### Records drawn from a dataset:
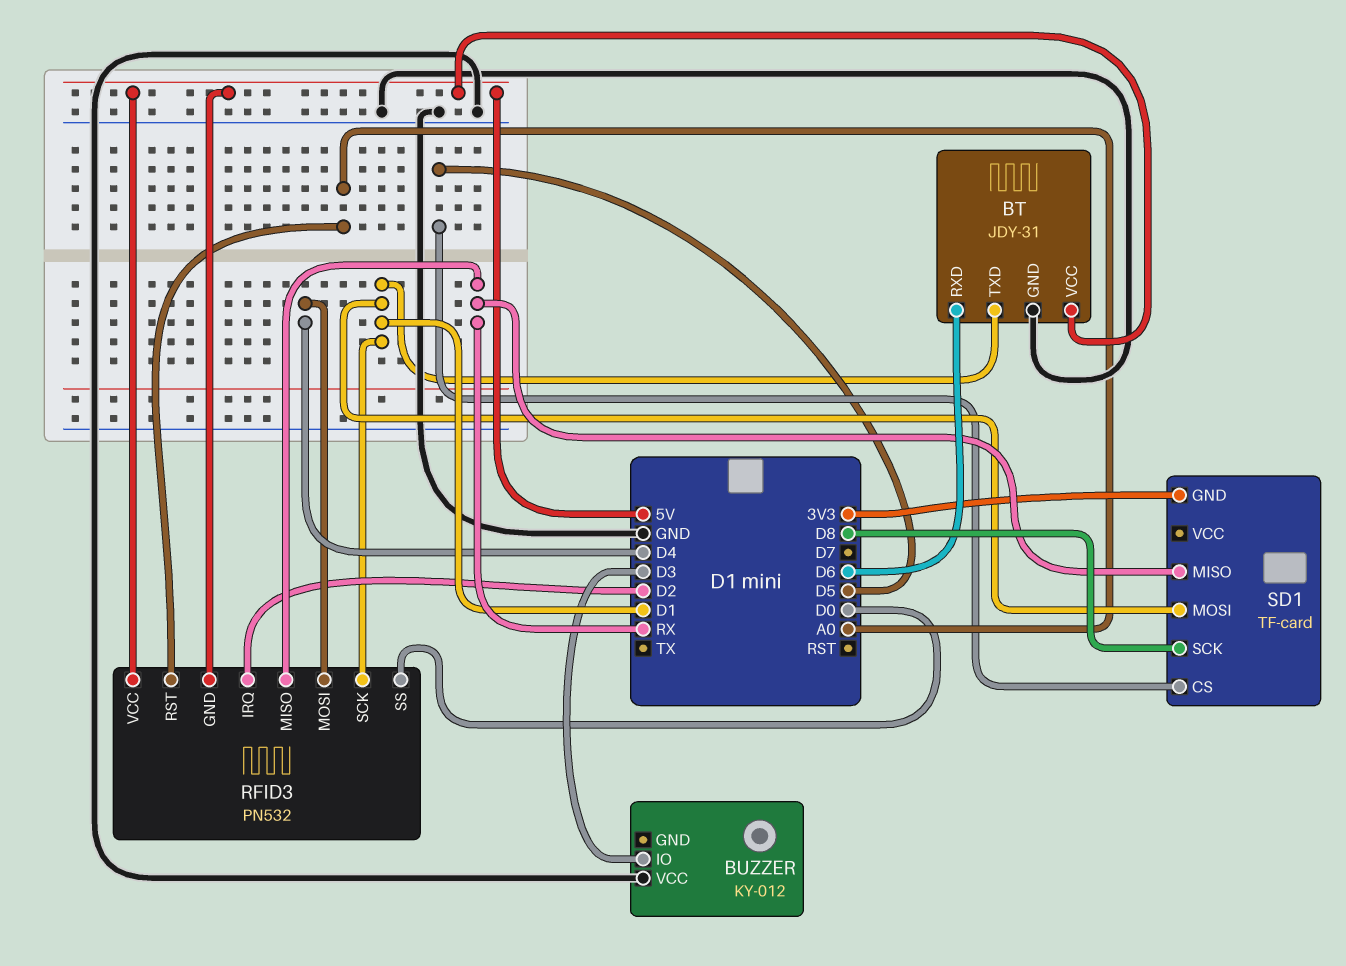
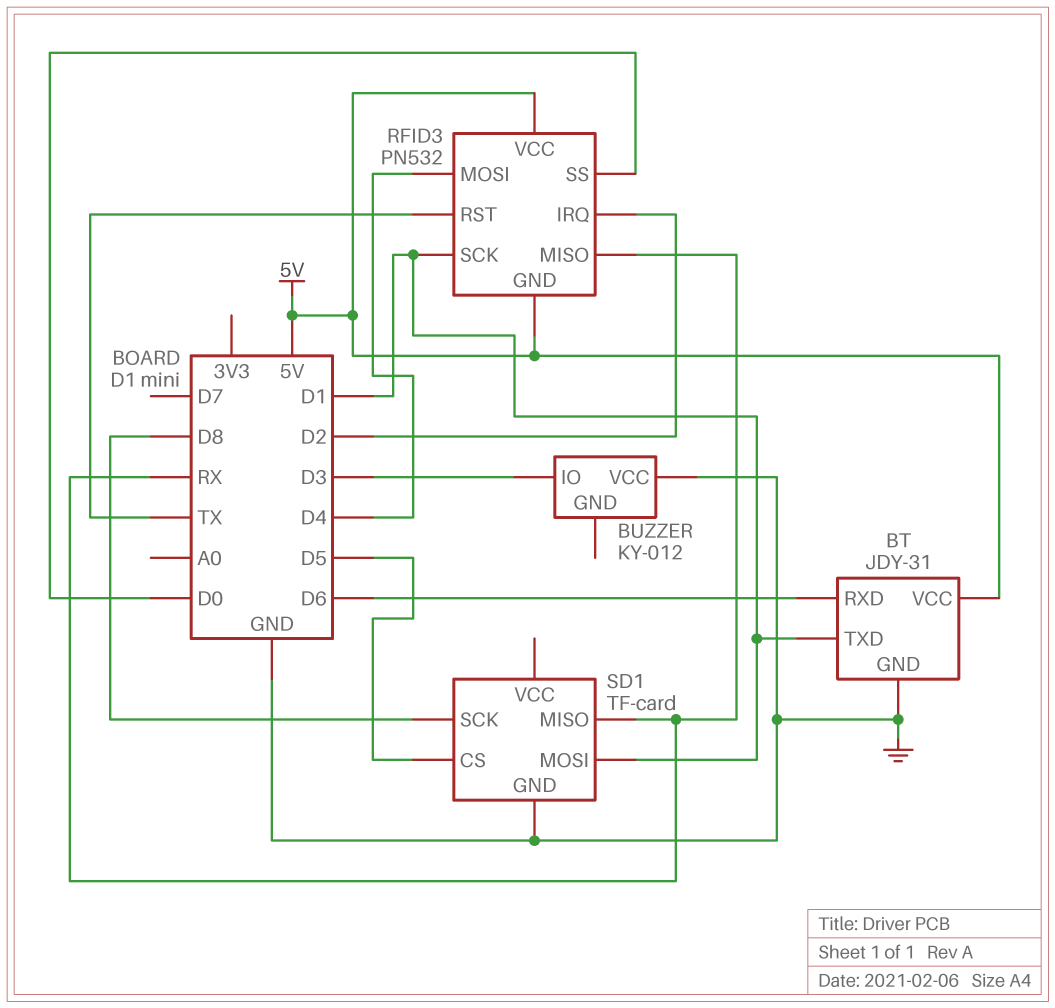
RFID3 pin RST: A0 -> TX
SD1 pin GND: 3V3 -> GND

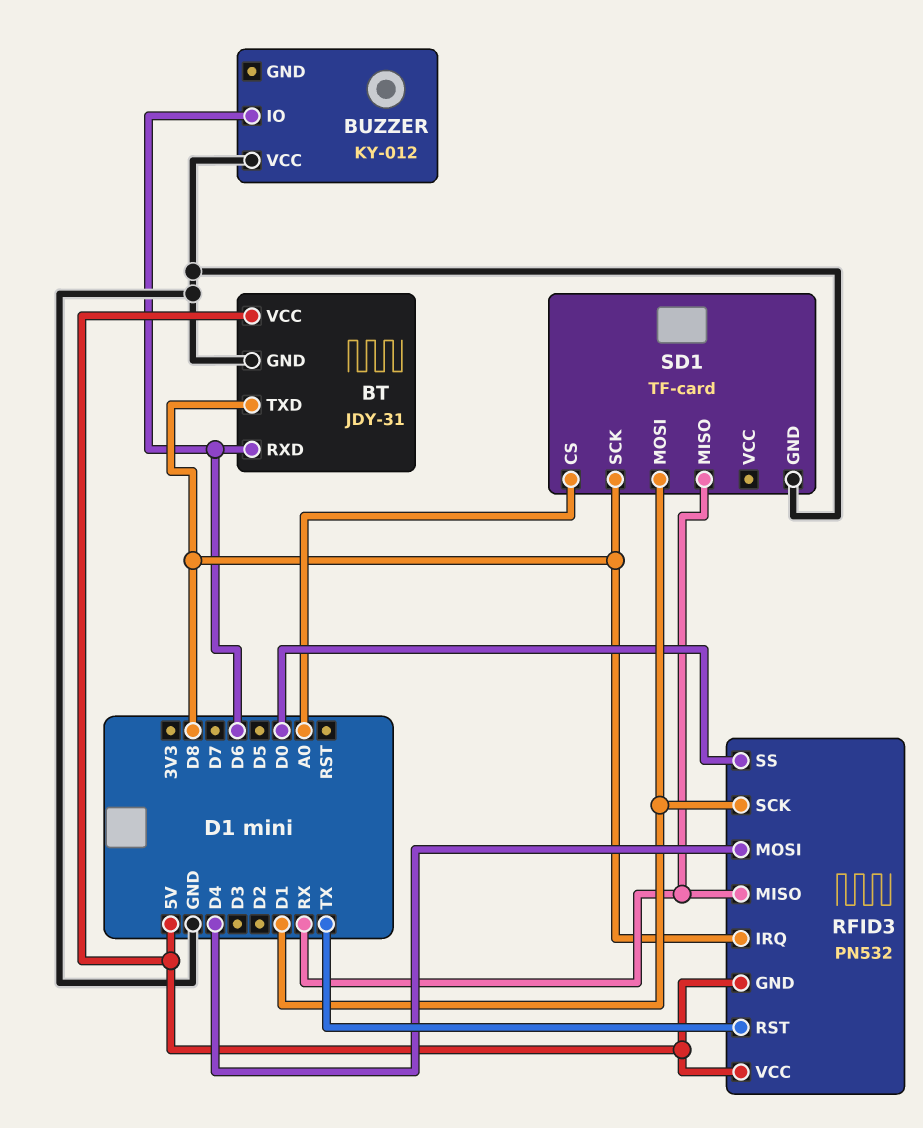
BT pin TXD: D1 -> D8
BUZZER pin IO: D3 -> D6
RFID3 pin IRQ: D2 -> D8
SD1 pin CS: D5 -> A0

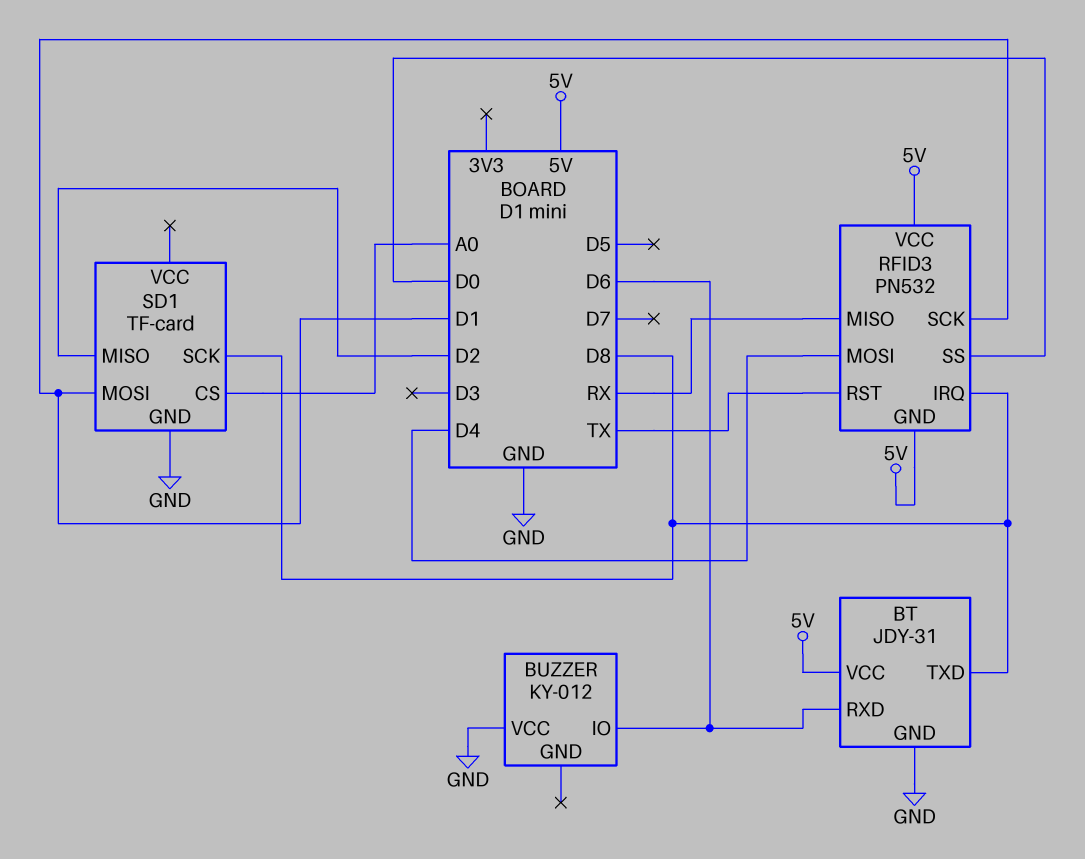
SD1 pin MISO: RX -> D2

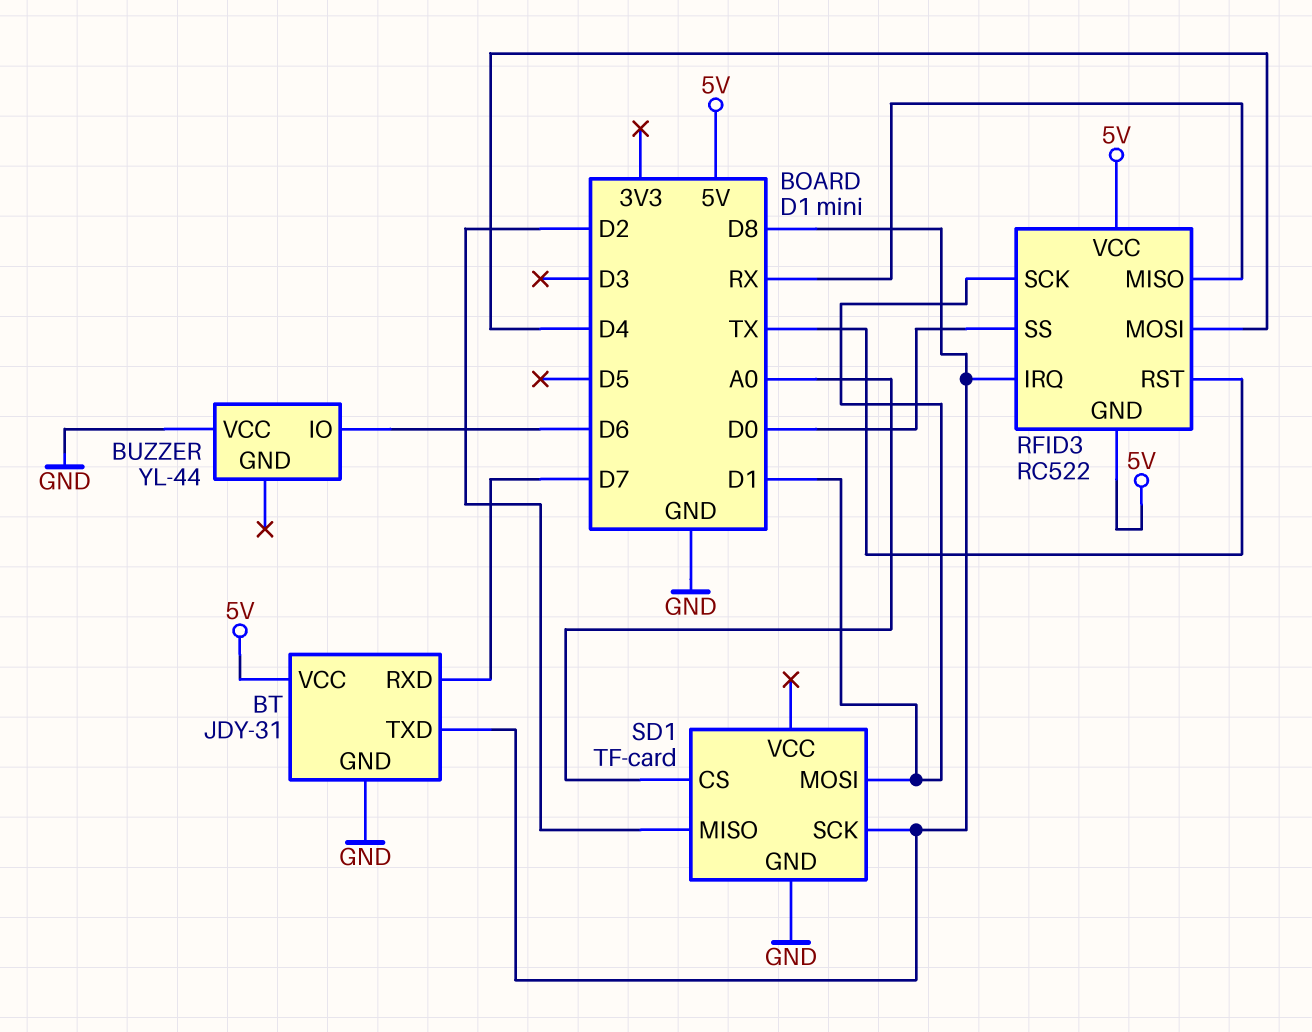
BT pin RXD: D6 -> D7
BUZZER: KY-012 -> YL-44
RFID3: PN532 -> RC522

==

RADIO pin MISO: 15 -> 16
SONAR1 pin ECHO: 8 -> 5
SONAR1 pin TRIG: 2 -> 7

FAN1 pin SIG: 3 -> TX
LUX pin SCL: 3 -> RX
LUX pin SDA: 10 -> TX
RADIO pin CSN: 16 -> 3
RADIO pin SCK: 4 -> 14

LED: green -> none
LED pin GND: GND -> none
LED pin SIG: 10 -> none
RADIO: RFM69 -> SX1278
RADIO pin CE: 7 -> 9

### Work request:
An exact copy is needed. It runs from the line above containing "RFID3 pin RST: A0 -> TX" down to the line containing "RFID3: PN532 -> RC522", both included, with no pictures.

### Your response:
RFID3 pin RST: A0 -> TX
SD1 pin GND: 3V3 -> GND

BT pin TXD: D1 -> D8
BUZZER pin IO: D3 -> D6
RFID3 pin IRQ: D2 -> D8
SD1 pin CS: D5 -> A0

SD1 pin MISO: RX -> D2

BT pin RXD: D6 -> D7
BUZZER: KY-012 -> YL-44
RFID3: PN532 -> RC522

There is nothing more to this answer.